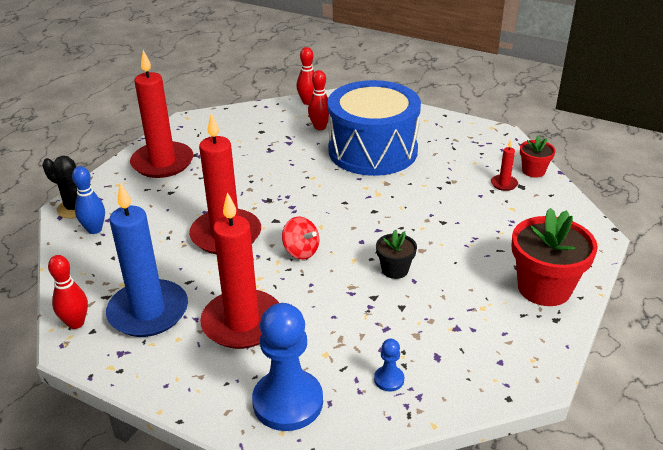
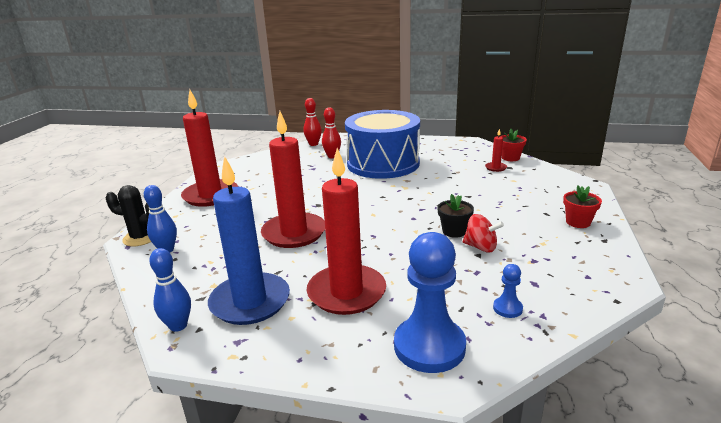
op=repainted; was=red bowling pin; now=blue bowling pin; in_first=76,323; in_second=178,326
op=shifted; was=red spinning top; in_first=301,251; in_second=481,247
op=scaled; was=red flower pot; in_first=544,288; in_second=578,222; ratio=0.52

--

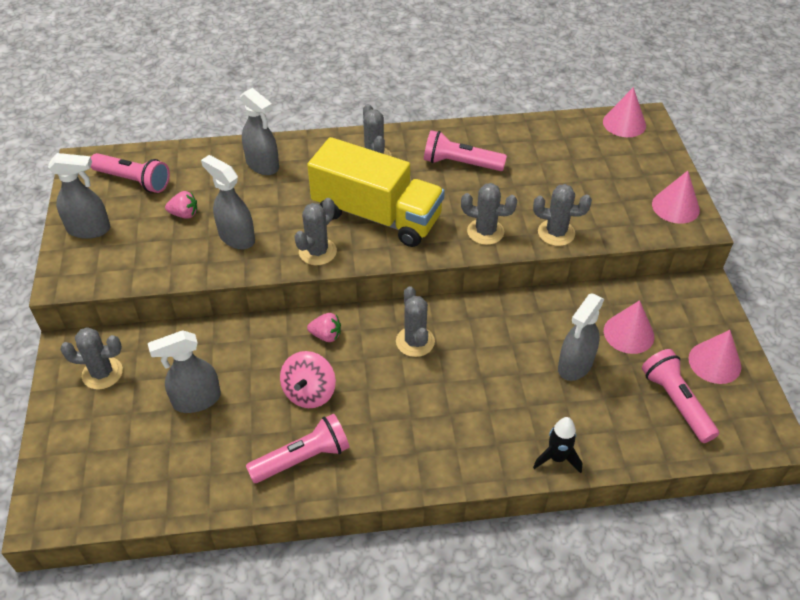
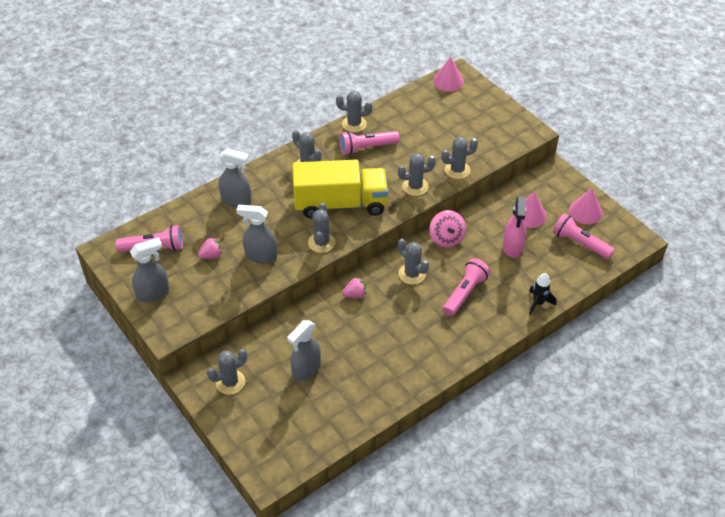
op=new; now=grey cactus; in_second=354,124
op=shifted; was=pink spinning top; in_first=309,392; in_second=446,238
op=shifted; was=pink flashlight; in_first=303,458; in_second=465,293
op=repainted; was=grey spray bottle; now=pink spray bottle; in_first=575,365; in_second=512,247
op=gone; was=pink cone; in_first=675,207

--

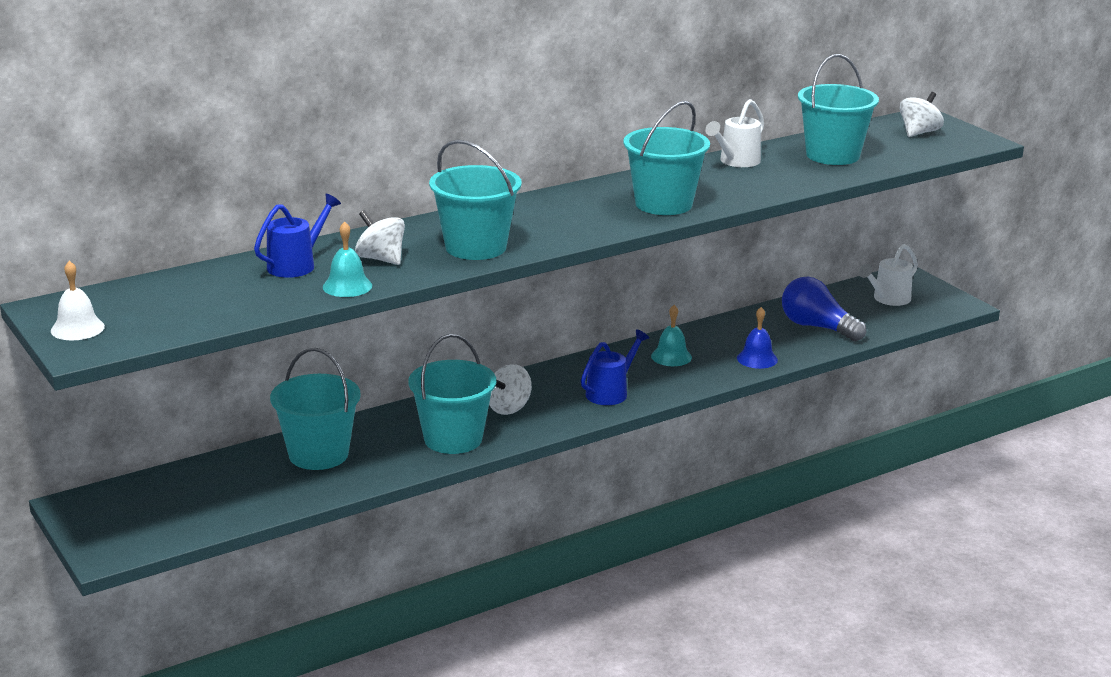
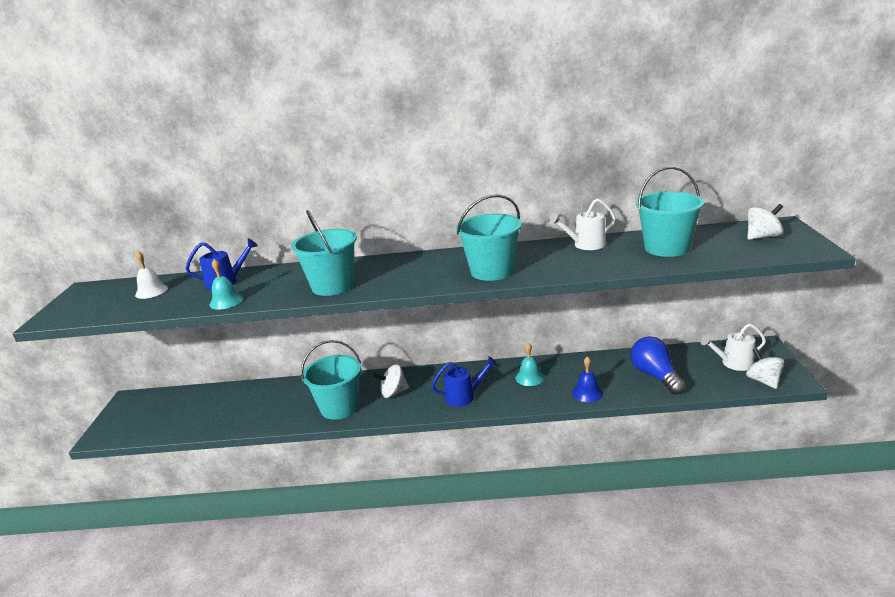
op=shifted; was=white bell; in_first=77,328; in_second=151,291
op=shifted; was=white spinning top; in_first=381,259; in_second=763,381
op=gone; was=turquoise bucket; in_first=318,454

• _What the task requires_:
Take the entries above and return only the lines from the one with "op=shifted; was=white spinning" to the one with "op=gone; was=turquoise bucket;", both included, unchanged.

• _Solved problem_:
op=shifted; was=white spinning top; in_first=381,259; in_second=763,381
op=gone; was=turquoise bucket; in_first=318,454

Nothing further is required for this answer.